[Task]
Beginning with the line below that contains "camera: 40 degrees left, 10 degrees down" and ending with the line that contains "brown mushroom [566,457,608,499]", copy every line exactly. Copy nothing else.

[Available data Boundary: Start]

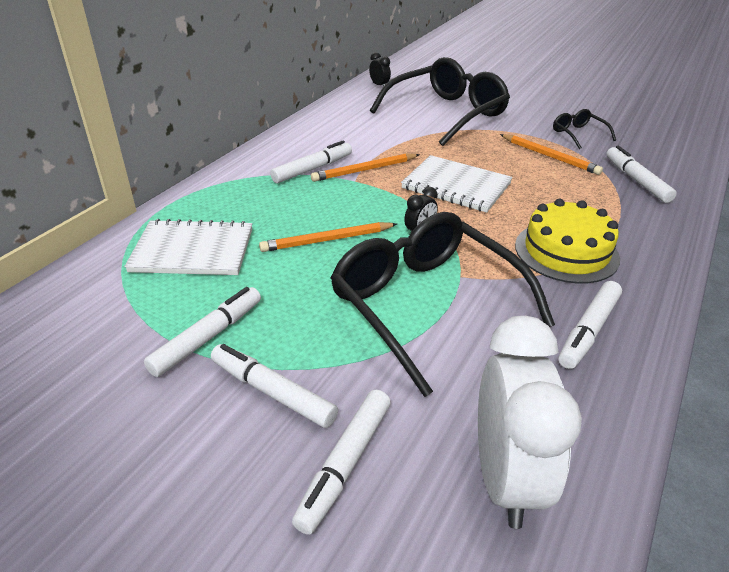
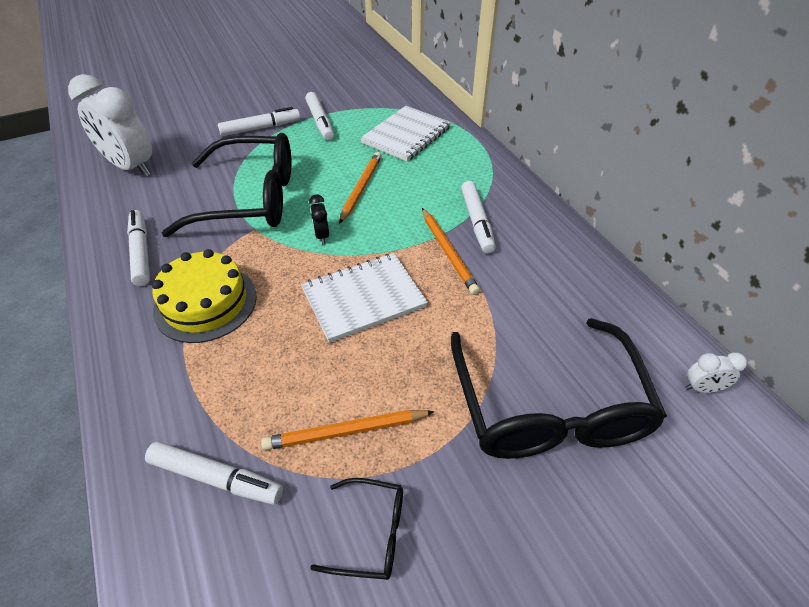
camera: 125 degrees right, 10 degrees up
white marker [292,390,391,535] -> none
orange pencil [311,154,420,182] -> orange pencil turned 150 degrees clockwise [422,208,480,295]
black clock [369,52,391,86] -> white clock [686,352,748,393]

[Available data Boundary: End]
[Available data Boundary: Start]

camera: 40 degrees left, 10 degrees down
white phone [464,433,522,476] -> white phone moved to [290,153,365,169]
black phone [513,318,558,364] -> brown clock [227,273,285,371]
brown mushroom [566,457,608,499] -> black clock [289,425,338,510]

[Available data Boundary: End]

[Solution below]
camera: 40 degrees left, 10 degrees down
white phone [464,433,522,476] -> white phone moved to [290,153,365,169]
black phone [513,318,558,364] -> brown clock [227,273,285,371]
brown mushroom [566,457,608,499] -> black clock [289,425,338,510]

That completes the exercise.